Start of Block

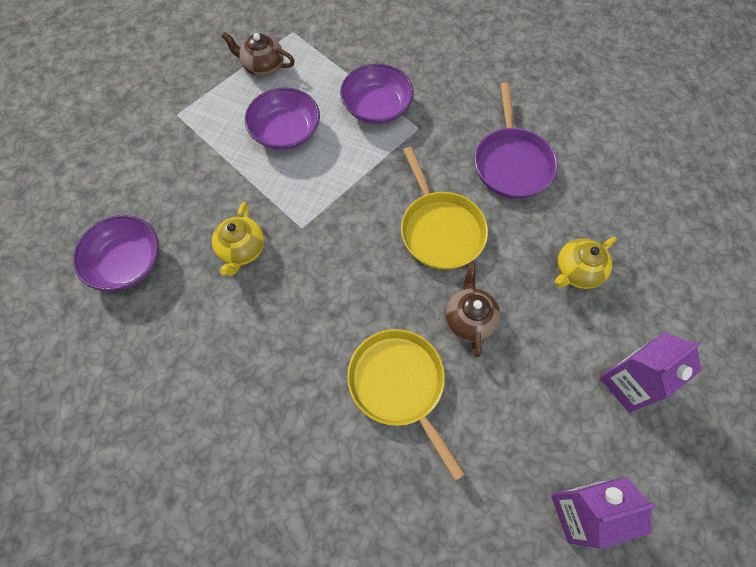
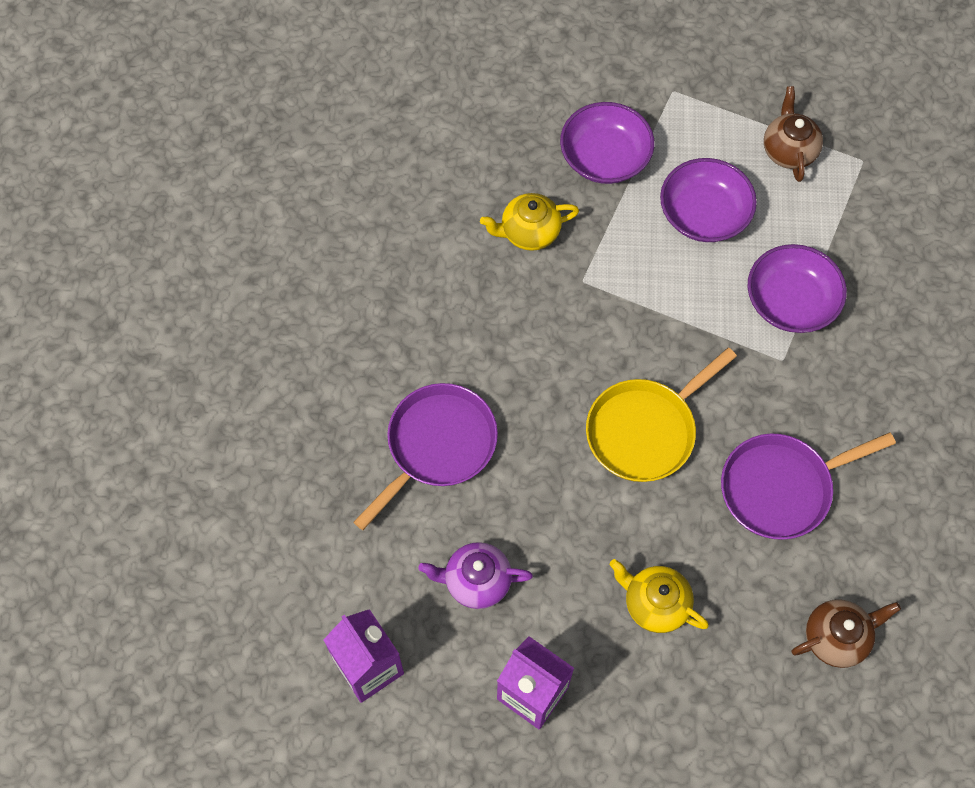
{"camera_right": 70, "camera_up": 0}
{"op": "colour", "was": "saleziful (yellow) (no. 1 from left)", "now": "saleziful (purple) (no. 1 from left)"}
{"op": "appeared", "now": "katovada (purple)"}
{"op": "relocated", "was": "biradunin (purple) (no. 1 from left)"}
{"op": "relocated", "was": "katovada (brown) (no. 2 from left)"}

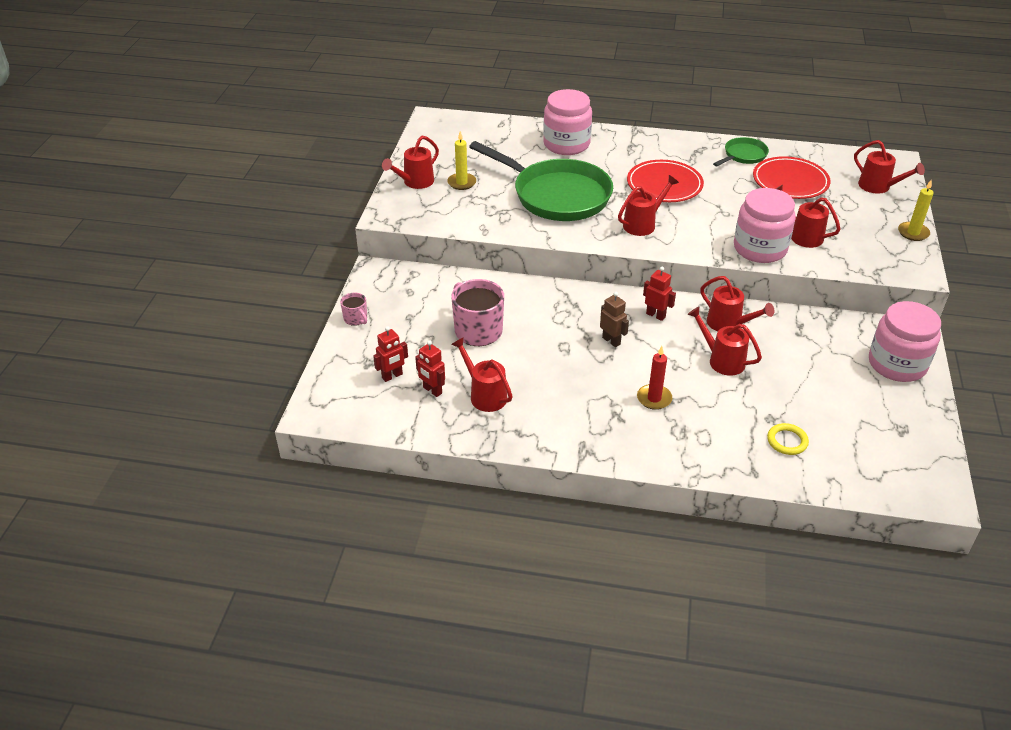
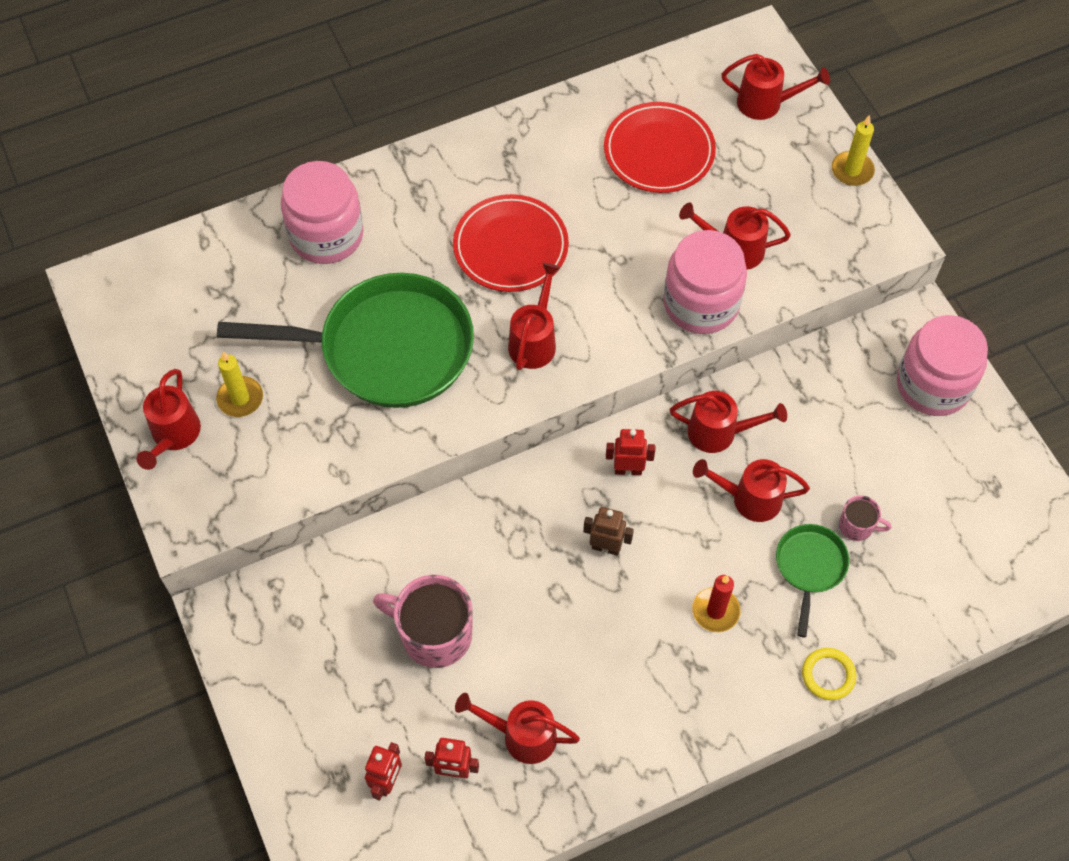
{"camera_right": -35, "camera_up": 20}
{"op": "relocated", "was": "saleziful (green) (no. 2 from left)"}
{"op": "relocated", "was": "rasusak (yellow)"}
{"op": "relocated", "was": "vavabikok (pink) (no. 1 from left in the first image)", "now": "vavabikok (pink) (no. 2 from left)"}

End of Block
Start of Block

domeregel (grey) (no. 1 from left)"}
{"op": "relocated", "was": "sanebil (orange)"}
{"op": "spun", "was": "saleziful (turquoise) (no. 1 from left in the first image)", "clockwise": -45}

End of Block

Task
Pick out, from the lines above, every one that contains the string "purple".

Answer section
{"op": "colour", "was": "saleziful (yellow) (no. 1 from left)", "now": "saleziful (purple) (no. 1 from left)"}
{"op": "appeared", "now": "katovada (purple)"}
{"op": "relocated", "was": "biradunin (purple) (no. 1 from left)"}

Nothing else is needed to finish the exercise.